In the entries below, the lines from the one with "blue semicircle: (81, 64) -> (88, 38), moved" through the one with "pink rectangle: (334, 479)" are to be copied exactly; both ends count.

# Provided material
===
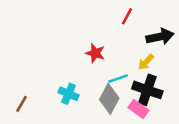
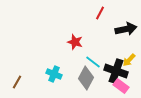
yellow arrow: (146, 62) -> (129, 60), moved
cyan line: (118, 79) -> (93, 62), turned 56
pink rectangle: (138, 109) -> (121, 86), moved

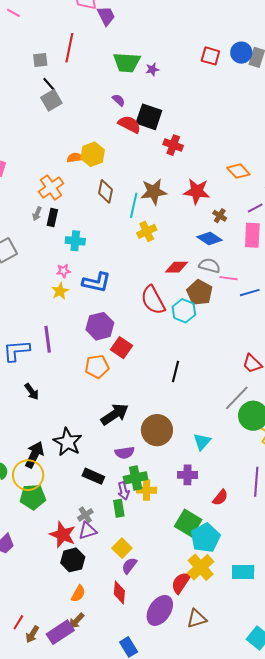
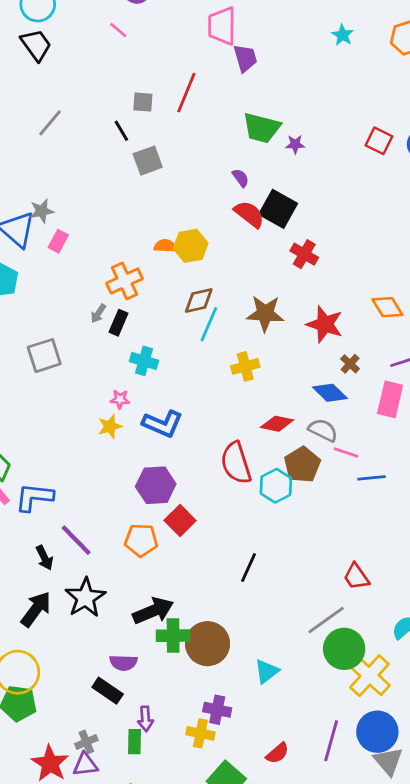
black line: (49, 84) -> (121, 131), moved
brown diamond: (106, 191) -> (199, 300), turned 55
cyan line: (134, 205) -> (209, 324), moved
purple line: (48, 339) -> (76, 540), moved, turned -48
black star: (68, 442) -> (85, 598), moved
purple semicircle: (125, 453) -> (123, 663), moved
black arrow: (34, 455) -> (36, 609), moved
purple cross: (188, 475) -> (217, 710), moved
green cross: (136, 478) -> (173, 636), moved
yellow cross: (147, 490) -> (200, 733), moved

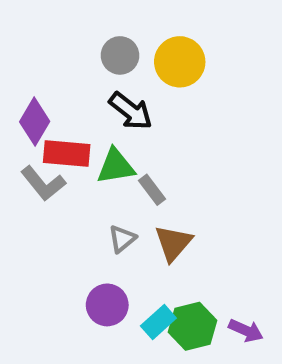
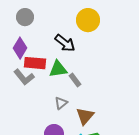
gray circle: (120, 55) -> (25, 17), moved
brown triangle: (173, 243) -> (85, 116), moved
===
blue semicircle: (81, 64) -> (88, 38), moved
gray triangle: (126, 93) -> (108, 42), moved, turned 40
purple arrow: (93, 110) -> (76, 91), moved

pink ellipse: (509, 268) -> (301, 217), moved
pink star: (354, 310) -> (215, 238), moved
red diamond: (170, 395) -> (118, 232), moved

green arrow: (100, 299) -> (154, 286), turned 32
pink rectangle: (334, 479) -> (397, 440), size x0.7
===
# Result of the exercise
blue semicircle: (81, 64) -> (88, 38), moved
gray triangle: (126, 93) -> (108, 42), moved, turned 40
purple arrow: (93, 110) -> (76, 91), moved

pink ellipse: (509, 268) -> (301, 217), moved
pink star: (354, 310) -> (215, 238), moved
red diamond: (170, 395) -> (118, 232), moved

green arrow: (100, 299) -> (154, 286), turned 32
pink rectangle: (334, 479) -> (397, 440), size x0.7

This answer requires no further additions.